- [Requirement]
The answer must be every line of the records in which the string "purple" appears.

········

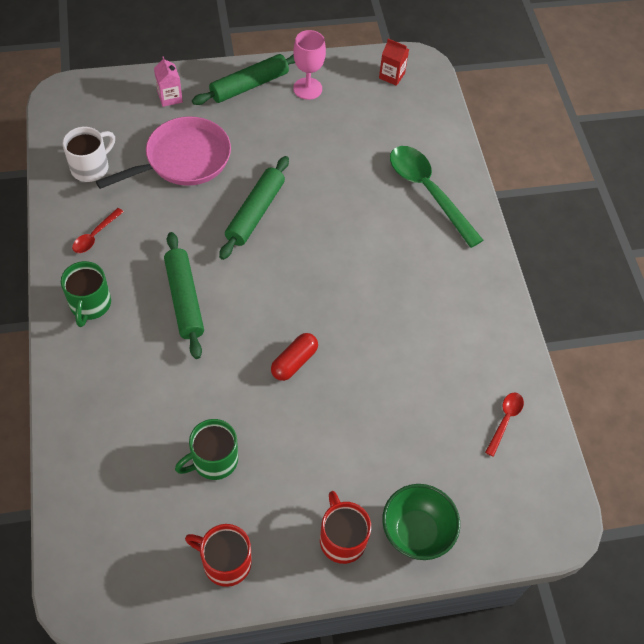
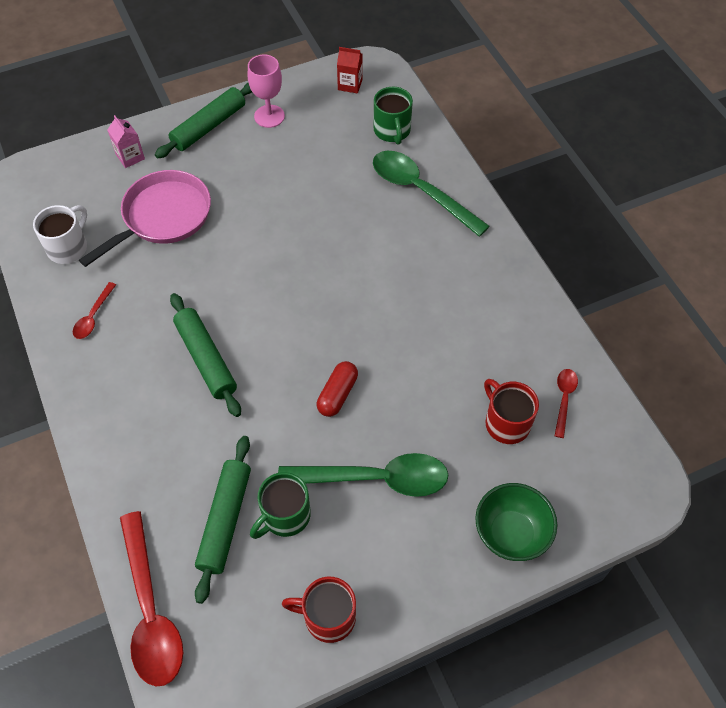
camera: 10 degrees left, 0 degrees up
(69, 513) = (151, 611): none -> red spoon
(90, 305) = (109, 389): green mug -> green mug (392, 131)
(255, 212) = (253, 253): green rolling pin -> green rolling pin (225, 520)
(306, 448) = (376, 479): none -> green spoon
(342, 538) = (439, 560): red mug -> red mug (506, 423)

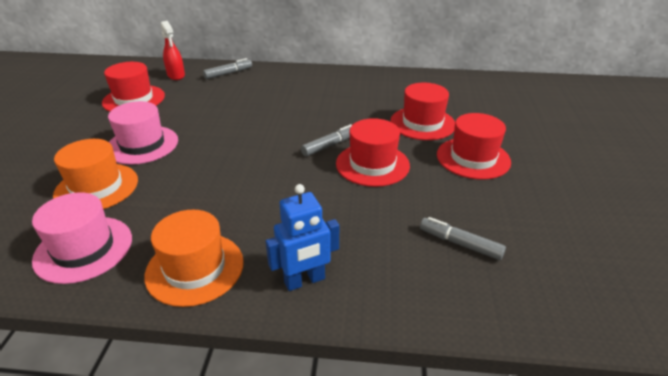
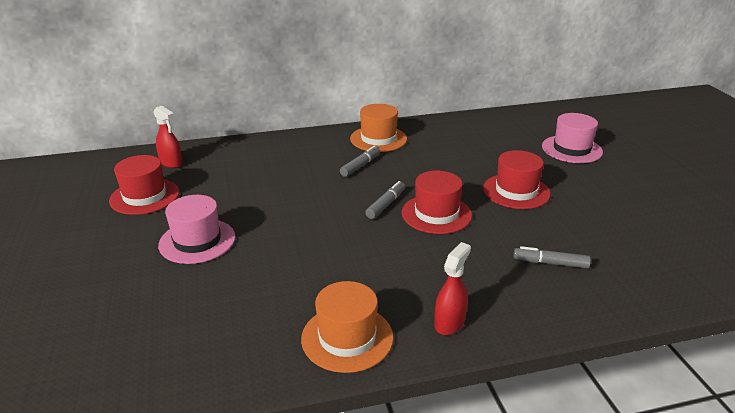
camera: 20 degrees left, 5 degrees down
(83, 249) = (225, 349): pink hat -> pink hat (571, 149)
(96, 187) = (185, 292): orange hat -> orange hat (378, 139)
(228, 73) = (228, 151): grey marker -> grey marker (360, 166)
(304, 281) = (449, 323): blue robot -> red spray bottle
(422, 123) = (454, 168): red hat -> none

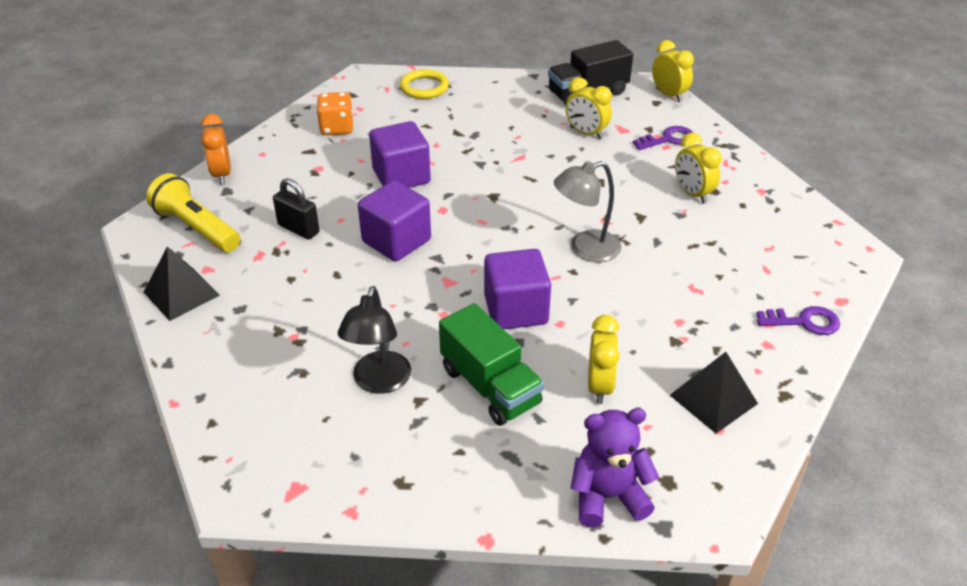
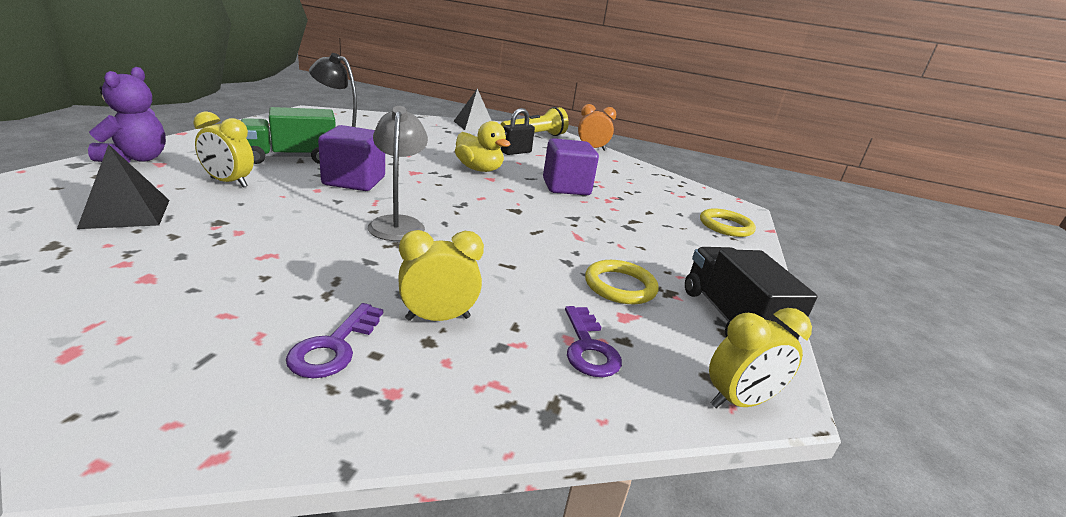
camera: 100 degrees right, 15 degrees down
(337, 128) = (648, 183): orange dice -> none
(396, 241) = (479, 169): purple cube -> yellow duck
(586, 133) = (620, 286): yellow clock -> yellow ring
(804, 322) = (101, 301): purple key -> purple key (334, 347)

········

- [Exercise result]
(396, 241) = (479, 169): purple cube -> yellow duck
(804, 322) = (101, 301): purple key -> purple key (334, 347)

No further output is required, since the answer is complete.